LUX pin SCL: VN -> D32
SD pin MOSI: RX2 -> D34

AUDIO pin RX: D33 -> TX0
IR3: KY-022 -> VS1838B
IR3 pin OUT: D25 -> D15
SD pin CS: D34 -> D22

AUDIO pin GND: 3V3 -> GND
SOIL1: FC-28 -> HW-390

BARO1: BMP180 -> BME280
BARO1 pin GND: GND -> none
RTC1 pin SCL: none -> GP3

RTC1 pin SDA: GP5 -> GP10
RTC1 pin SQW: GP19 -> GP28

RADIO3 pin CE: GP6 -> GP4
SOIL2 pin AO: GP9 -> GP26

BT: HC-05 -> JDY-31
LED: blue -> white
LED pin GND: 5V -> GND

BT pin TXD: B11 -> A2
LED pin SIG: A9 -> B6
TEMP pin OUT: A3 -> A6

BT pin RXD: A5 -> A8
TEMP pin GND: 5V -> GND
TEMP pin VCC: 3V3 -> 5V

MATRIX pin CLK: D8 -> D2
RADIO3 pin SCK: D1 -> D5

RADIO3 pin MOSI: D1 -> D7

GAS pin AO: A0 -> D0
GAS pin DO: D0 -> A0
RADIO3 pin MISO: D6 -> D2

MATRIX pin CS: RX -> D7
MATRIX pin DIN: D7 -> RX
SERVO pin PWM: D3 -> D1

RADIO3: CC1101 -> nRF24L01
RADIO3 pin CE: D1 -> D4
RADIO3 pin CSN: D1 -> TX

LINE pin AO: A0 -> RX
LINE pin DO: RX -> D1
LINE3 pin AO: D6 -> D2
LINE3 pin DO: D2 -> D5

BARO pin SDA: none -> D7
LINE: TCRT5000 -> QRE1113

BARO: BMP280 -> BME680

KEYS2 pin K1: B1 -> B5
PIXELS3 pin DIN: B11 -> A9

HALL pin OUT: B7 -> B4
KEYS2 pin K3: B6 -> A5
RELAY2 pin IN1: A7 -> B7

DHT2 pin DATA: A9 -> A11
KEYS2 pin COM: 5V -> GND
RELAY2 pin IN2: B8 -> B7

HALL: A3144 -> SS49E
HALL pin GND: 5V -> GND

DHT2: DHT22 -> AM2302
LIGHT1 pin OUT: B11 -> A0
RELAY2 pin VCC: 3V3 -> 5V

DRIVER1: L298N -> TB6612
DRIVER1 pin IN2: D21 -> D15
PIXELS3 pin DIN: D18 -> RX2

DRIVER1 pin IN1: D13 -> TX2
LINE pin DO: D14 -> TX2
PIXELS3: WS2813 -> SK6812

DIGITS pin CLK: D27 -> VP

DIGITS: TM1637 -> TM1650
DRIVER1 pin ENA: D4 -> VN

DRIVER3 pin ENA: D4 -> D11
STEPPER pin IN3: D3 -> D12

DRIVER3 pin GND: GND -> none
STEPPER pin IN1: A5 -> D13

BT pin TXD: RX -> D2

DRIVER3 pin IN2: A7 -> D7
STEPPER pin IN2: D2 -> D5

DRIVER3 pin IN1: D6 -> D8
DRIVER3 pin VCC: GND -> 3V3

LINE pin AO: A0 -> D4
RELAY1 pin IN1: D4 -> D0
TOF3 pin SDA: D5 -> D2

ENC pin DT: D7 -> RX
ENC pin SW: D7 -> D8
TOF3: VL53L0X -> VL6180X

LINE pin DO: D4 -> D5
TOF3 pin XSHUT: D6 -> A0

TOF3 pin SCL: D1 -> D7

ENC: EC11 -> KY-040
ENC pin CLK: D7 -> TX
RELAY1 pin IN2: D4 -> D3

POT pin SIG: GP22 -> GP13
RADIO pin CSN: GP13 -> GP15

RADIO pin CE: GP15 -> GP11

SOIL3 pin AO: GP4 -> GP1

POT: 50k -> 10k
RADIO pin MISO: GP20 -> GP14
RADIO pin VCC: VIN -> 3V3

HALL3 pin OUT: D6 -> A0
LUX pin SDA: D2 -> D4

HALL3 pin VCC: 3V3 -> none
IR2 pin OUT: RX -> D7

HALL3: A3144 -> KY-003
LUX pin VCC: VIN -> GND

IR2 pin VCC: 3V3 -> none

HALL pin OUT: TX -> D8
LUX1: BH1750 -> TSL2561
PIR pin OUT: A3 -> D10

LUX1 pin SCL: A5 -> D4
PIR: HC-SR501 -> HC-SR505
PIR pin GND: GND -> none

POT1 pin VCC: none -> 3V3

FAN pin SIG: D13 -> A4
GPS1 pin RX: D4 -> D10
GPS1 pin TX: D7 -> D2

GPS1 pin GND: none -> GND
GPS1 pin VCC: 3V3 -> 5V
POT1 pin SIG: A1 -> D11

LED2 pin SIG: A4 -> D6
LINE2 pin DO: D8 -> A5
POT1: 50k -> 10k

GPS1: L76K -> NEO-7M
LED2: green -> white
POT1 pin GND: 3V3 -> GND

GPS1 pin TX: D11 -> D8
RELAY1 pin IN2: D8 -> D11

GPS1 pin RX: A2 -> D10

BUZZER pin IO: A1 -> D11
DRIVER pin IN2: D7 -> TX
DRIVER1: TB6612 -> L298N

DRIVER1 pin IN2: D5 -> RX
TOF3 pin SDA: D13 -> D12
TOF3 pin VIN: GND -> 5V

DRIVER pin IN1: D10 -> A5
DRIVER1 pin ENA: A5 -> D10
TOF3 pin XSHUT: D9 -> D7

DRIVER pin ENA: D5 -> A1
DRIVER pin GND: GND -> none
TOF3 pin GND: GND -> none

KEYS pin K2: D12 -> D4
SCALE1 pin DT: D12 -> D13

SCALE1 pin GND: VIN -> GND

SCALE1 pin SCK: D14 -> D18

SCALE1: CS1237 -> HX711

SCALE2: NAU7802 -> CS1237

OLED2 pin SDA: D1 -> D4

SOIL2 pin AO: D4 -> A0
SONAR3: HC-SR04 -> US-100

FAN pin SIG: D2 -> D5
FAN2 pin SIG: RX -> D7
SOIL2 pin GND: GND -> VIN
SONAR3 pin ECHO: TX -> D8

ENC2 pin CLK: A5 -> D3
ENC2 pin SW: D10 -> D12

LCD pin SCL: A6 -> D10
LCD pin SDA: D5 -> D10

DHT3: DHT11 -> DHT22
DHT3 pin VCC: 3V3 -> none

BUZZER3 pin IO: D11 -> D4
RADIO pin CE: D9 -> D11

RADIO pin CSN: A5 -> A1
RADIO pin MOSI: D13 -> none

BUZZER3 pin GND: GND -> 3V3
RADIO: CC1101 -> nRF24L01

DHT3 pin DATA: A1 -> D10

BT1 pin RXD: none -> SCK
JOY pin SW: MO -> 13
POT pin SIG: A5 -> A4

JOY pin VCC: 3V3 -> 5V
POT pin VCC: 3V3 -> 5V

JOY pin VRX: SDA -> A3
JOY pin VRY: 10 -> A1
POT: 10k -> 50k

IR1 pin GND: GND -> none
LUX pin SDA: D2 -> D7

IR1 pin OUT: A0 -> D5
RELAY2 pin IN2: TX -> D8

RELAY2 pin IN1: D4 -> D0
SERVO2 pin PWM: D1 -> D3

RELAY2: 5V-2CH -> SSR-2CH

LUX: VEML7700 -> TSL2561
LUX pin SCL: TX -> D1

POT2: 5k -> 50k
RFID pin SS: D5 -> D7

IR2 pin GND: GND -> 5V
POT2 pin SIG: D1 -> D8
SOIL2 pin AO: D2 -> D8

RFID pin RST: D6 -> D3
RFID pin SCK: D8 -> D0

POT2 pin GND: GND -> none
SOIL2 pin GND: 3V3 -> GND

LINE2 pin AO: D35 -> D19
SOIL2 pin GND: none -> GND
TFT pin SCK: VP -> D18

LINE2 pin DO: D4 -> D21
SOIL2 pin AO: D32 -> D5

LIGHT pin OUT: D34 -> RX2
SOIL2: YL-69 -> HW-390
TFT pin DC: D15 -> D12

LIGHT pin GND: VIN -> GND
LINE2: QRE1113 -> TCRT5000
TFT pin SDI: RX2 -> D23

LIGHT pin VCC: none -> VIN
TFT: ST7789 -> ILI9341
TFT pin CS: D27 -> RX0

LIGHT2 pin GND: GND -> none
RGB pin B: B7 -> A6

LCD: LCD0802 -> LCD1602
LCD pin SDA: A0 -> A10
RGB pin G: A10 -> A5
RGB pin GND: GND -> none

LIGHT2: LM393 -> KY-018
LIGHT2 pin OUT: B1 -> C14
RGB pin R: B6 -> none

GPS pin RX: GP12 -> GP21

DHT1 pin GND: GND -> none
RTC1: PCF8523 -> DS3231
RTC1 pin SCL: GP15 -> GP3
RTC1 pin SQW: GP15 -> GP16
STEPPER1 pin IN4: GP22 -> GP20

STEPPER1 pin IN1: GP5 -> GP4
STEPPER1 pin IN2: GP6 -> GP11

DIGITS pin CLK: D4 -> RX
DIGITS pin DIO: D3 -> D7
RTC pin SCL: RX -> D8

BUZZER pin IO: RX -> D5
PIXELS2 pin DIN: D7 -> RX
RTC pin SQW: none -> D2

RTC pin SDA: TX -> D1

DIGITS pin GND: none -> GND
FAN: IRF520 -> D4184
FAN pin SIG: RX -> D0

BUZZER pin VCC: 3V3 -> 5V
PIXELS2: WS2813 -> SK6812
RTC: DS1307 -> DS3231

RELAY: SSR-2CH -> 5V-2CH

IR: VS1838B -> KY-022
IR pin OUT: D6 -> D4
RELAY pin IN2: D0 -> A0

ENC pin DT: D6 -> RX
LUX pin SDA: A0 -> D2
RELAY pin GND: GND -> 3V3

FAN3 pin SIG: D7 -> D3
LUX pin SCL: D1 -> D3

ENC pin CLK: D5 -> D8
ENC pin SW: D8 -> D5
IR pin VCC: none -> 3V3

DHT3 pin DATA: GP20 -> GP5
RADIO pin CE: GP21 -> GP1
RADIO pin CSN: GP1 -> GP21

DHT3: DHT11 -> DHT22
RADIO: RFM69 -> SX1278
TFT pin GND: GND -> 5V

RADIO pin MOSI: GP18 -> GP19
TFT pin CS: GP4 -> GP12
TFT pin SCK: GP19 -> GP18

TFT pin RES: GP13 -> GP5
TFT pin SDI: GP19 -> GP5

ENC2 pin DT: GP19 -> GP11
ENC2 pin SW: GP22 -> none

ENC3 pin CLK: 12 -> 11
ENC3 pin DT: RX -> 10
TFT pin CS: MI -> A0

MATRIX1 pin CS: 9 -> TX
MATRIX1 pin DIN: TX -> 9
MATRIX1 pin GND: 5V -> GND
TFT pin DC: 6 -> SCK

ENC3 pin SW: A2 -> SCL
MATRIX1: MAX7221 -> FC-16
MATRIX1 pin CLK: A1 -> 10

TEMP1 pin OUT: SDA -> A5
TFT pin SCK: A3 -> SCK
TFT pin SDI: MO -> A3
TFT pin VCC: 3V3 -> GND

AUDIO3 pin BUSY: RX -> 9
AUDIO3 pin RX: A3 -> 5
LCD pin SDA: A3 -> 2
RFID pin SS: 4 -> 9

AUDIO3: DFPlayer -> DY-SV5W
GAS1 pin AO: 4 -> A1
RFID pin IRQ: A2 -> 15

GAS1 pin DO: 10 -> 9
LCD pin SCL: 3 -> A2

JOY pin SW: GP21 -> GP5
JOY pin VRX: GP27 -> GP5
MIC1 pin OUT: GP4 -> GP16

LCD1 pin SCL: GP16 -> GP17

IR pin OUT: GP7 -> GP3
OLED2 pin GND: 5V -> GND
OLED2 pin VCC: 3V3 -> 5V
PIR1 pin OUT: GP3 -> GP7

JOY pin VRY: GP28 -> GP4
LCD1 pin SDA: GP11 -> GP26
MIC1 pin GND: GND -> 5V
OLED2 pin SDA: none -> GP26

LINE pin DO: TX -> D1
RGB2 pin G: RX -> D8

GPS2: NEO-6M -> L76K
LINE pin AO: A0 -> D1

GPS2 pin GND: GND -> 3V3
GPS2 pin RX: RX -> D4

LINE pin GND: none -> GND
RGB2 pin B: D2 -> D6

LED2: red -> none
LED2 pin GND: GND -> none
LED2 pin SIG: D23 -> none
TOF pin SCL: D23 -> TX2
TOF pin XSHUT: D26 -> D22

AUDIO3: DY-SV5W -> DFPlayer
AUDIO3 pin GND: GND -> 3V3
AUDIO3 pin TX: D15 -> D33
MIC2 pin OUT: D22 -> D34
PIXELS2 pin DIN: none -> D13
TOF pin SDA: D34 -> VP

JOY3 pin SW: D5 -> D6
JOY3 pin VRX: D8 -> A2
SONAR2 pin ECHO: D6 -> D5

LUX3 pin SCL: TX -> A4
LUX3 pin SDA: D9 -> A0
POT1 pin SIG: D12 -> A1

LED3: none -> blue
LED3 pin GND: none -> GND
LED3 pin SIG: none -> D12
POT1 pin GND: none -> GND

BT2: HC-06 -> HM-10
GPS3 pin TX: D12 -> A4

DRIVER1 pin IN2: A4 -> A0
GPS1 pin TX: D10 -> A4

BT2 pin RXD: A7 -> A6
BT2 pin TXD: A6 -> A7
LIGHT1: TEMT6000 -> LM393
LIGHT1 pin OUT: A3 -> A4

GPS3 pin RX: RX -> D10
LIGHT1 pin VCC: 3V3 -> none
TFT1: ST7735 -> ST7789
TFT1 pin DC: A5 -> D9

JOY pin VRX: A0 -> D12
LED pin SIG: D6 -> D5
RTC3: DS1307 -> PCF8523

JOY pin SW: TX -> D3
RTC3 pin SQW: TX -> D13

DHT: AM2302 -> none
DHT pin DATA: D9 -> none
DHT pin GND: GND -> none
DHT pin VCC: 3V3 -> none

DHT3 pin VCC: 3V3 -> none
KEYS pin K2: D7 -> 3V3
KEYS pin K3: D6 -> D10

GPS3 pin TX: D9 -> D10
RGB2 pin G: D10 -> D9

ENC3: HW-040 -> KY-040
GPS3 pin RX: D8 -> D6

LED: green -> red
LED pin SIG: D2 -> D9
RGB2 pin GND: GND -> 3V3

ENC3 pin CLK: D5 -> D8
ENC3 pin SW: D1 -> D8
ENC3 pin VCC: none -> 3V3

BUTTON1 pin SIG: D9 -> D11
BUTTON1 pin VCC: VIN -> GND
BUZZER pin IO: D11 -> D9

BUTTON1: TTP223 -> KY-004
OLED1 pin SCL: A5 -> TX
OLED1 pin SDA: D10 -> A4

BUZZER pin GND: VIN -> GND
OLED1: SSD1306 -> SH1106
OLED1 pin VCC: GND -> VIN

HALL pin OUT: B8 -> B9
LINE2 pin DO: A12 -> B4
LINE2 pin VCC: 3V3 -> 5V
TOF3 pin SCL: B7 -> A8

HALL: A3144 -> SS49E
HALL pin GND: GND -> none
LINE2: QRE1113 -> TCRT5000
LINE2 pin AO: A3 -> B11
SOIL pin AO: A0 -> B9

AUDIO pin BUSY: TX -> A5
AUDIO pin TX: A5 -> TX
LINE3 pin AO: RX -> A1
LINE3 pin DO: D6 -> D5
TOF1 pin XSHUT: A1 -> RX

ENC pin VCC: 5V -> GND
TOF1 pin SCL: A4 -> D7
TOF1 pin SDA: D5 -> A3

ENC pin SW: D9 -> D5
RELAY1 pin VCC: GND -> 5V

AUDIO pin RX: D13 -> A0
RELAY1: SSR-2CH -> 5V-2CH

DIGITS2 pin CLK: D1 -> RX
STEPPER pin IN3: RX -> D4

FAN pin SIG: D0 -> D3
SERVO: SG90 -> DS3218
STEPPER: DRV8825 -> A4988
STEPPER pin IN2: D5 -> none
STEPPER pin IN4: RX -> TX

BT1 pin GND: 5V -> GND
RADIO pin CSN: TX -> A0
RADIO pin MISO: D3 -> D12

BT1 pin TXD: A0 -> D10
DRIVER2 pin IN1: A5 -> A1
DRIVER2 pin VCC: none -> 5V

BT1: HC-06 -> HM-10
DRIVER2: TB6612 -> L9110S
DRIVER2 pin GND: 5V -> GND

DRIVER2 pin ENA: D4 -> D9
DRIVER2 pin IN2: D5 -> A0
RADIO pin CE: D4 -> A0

-=-=-=-=-

(WORK TO COMPLETE):
Within the material above, copy exactly the lines from the line that holds "RGB pin GND: GND -> none" up to and including the line that holds "TFT pin SDI: MO -> A3".

(RESULT):
RGB pin GND: GND -> none

LIGHT2: LM393 -> KY-018
LIGHT2 pin OUT: B1 -> C14
RGB pin R: B6 -> none

GPS pin RX: GP12 -> GP21

DHT1 pin GND: GND -> none
RTC1: PCF8523 -> DS3231
RTC1 pin SCL: GP15 -> GP3
RTC1 pin SQW: GP15 -> GP16
STEPPER1 pin IN4: GP22 -> GP20

STEPPER1 pin IN1: GP5 -> GP4
STEPPER1 pin IN2: GP6 -> GP11

DIGITS pin CLK: D4 -> RX
DIGITS pin DIO: D3 -> D7
RTC pin SCL: RX -> D8

BUZZER pin IO: RX -> D5
PIXELS2 pin DIN: D7 -> RX
RTC pin SQW: none -> D2

RTC pin SDA: TX -> D1

DIGITS pin GND: none -> GND
FAN: IRF520 -> D4184
FAN pin SIG: RX -> D0

BUZZER pin VCC: 3V3 -> 5V
PIXELS2: WS2813 -> SK6812
RTC: DS1307 -> DS3231

RELAY: SSR-2CH -> 5V-2CH

IR: VS1838B -> KY-022
IR pin OUT: D6 -> D4
RELAY pin IN2: D0 -> A0

ENC pin DT: D6 -> RX
LUX pin SDA: A0 -> D2
RELAY pin GND: GND -> 3V3

FAN3 pin SIG: D7 -> D3
LUX pin SCL: D1 -> D3

ENC pin CLK: D5 -> D8
ENC pin SW: D8 -> D5
IR pin VCC: none -> 3V3

DHT3 pin DATA: GP20 -> GP5
RADIO pin CE: GP21 -> GP1
RADIO pin CSN: GP1 -> GP21

DHT3: DHT11 -> DHT22
RADIO: RFM69 -> SX1278
TFT pin GND: GND -> 5V

RADIO pin MOSI: GP18 -> GP19
TFT pin CS: GP4 -> GP12
TFT pin SCK: GP19 -> GP18

TFT pin RES: GP13 -> GP5
TFT pin SDI: GP19 -> GP5

ENC2 pin DT: GP19 -> GP11
ENC2 pin SW: GP22 -> none

ENC3 pin CLK: 12 -> 11
ENC3 pin DT: RX -> 10
TFT pin CS: MI -> A0

MATRIX1 pin CS: 9 -> TX
MATRIX1 pin DIN: TX -> 9
MATRIX1 pin GND: 5V -> GND
TFT pin DC: 6 -> SCK

ENC3 pin SW: A2 -> SCL
MATRIX1: MAX7221 -> FC-16
MATRIX1 pin CLK: A1 -> 10

TEMP1 pin OUT: SDA -> A5
TFT pin SCK: A3 -> SCK
TFT pin SDI: MO -> A3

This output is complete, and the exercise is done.